*About this task*: Your task is to copy each line of the material below that includes "arrow".

*Records for the exercise*:
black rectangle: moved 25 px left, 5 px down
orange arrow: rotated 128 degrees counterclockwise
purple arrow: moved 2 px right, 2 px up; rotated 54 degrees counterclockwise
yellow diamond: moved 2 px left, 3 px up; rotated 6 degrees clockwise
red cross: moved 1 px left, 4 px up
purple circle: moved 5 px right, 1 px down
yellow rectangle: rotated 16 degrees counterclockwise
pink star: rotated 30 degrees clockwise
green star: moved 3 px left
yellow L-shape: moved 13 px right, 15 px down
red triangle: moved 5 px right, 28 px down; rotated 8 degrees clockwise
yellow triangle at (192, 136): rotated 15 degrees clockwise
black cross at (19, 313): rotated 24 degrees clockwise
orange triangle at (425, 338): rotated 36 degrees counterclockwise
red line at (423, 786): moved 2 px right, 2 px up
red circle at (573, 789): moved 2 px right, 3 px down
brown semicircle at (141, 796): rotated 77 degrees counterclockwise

*Task output*:
orange arrow: rotated 128 degrees counterclockwise
purple arrow: moved 2 px right, 2 px up; rotated 54 degrees counterclockwise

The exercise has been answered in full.